» **Action item**:
Given the listing below, write out exactly the lines starting with the line that has "(726, 326) = (421, 156): yellow" and going on through the line that has "(972, 592) = (493, 295): green tree -> none", both kept.

» **Data for this task**:
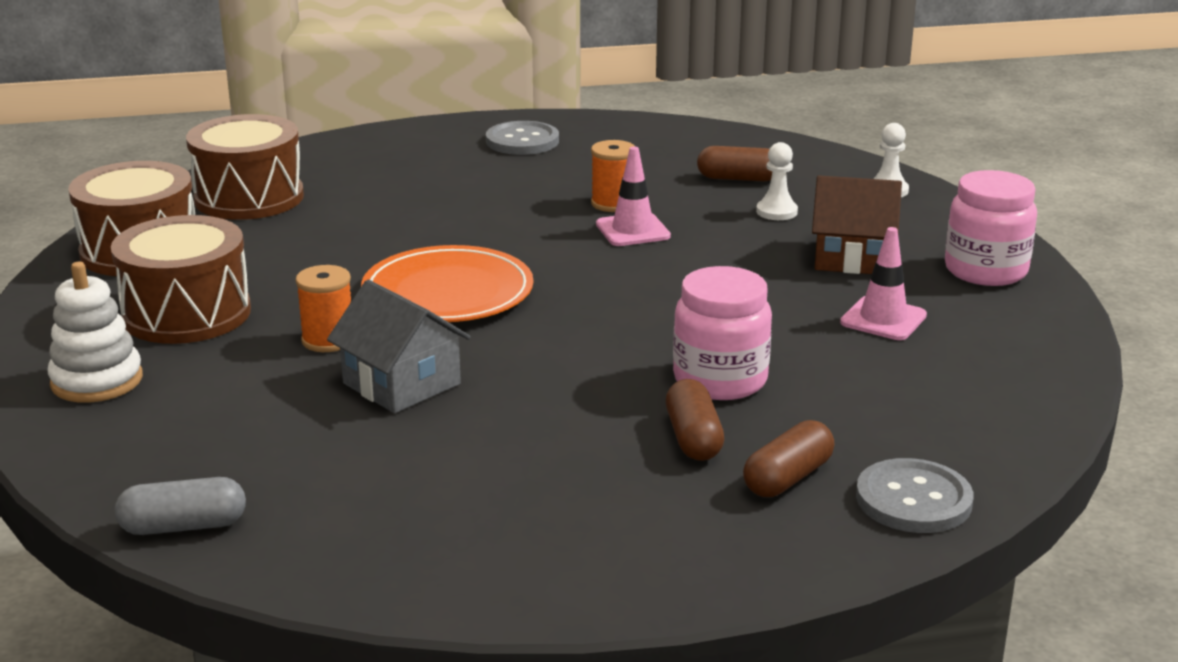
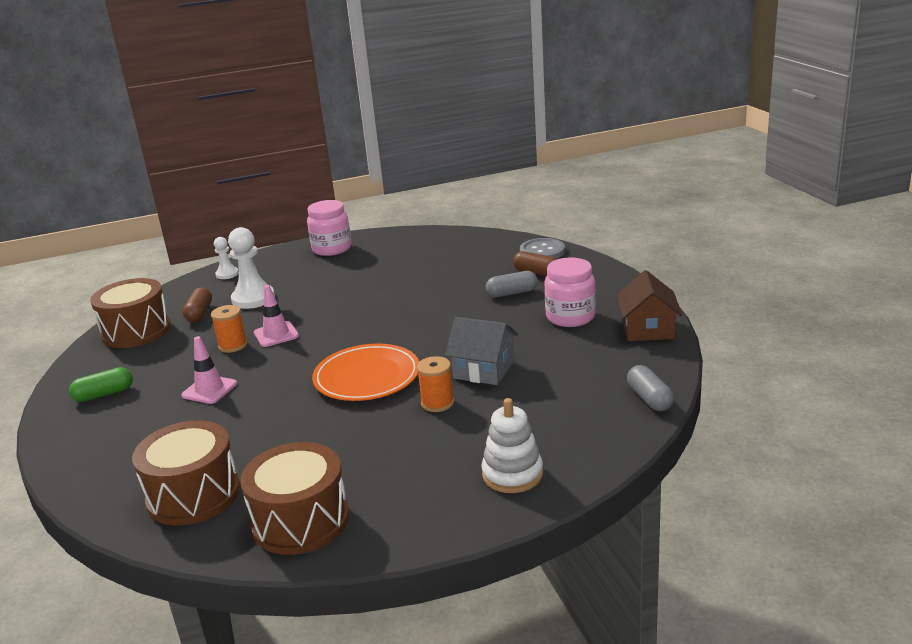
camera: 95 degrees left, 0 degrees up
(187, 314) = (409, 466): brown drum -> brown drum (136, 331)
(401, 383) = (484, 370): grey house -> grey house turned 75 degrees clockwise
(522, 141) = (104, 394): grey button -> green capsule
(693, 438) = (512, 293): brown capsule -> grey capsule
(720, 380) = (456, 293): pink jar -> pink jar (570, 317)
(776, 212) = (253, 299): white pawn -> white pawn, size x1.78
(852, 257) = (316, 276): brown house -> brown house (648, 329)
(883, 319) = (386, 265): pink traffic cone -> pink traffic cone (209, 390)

* * *

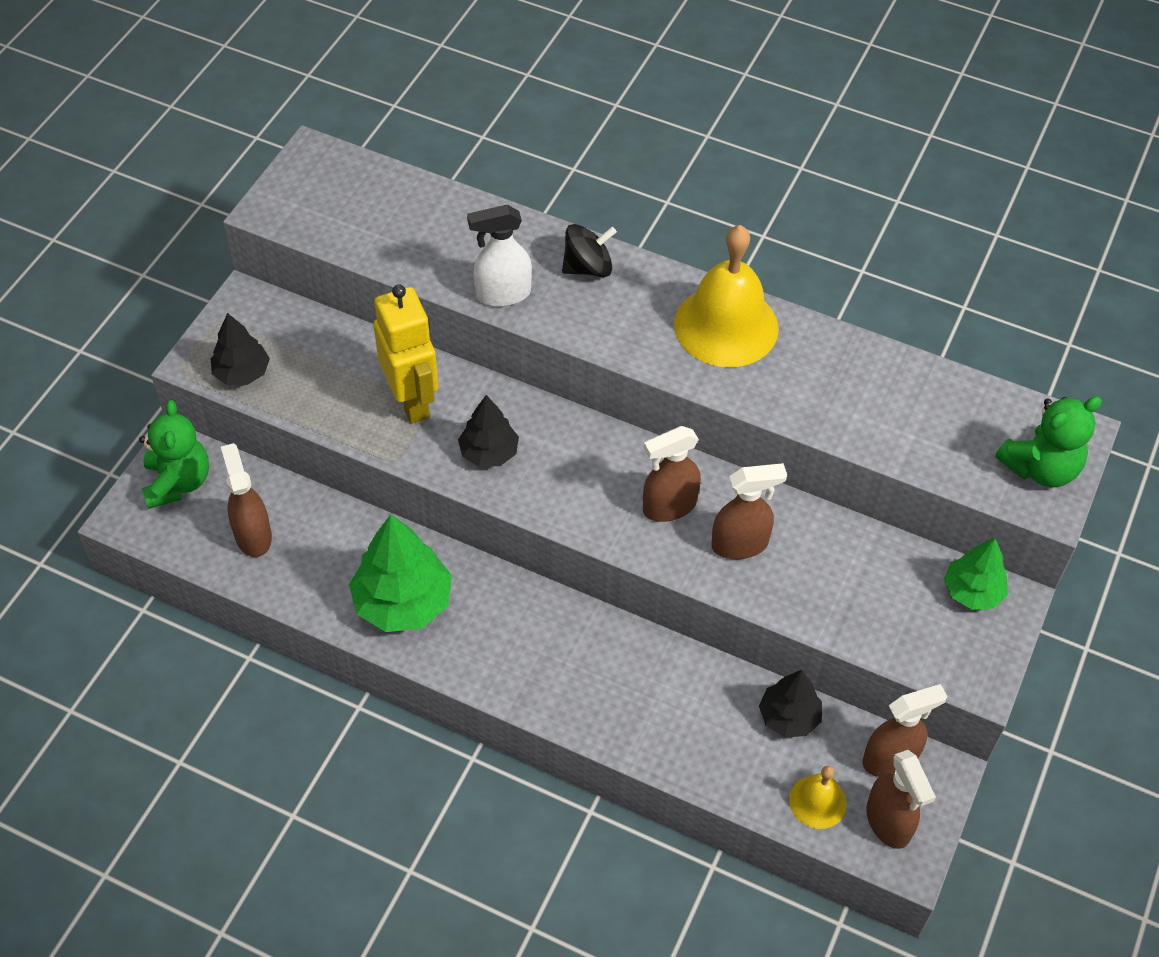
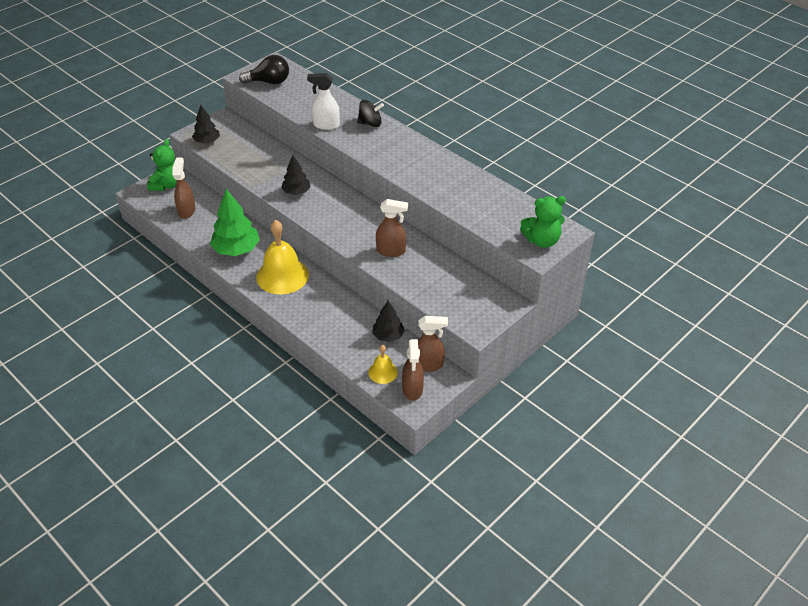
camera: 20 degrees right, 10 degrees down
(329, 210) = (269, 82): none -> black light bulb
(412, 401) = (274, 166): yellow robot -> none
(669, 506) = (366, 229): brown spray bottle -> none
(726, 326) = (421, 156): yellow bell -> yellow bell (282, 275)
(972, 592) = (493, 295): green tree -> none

---

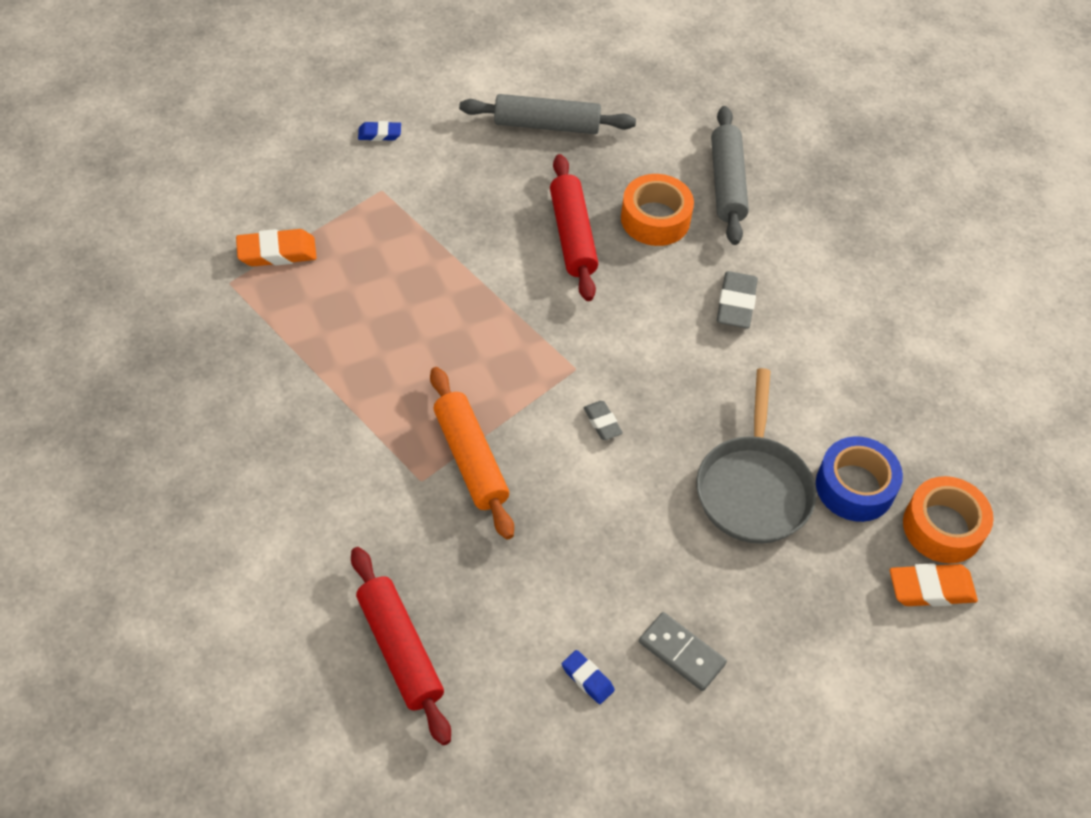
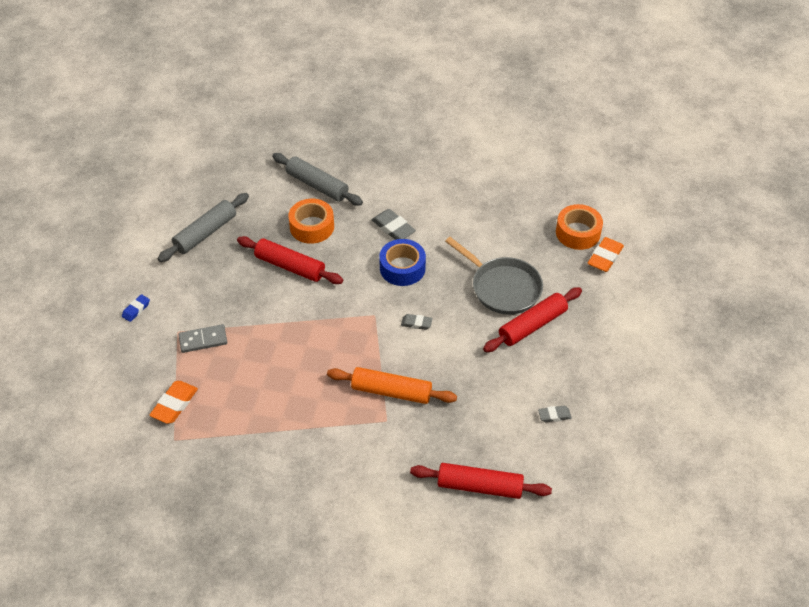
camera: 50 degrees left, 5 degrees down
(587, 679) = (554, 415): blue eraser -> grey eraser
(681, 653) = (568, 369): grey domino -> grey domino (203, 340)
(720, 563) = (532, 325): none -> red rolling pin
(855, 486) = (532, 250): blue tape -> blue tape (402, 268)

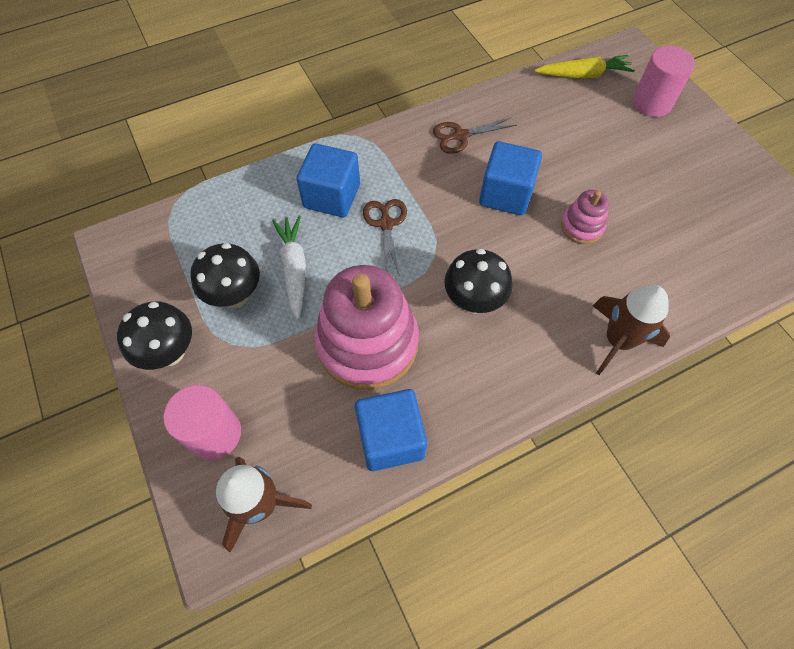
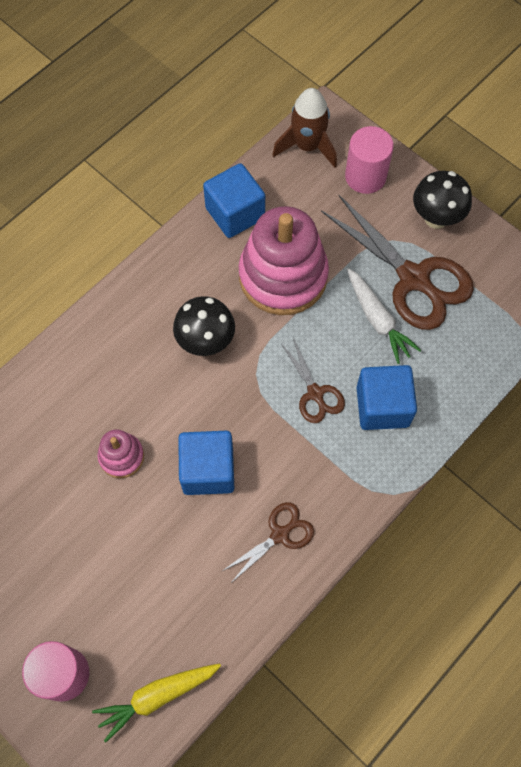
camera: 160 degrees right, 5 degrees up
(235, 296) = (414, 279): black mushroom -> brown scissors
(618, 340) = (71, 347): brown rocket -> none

» **Answer to this exercise**:
(726, 326) = (421, 156): yellow bell -> yellow bell (282, 275)
(972, 592) = (493, 295): green tree -> none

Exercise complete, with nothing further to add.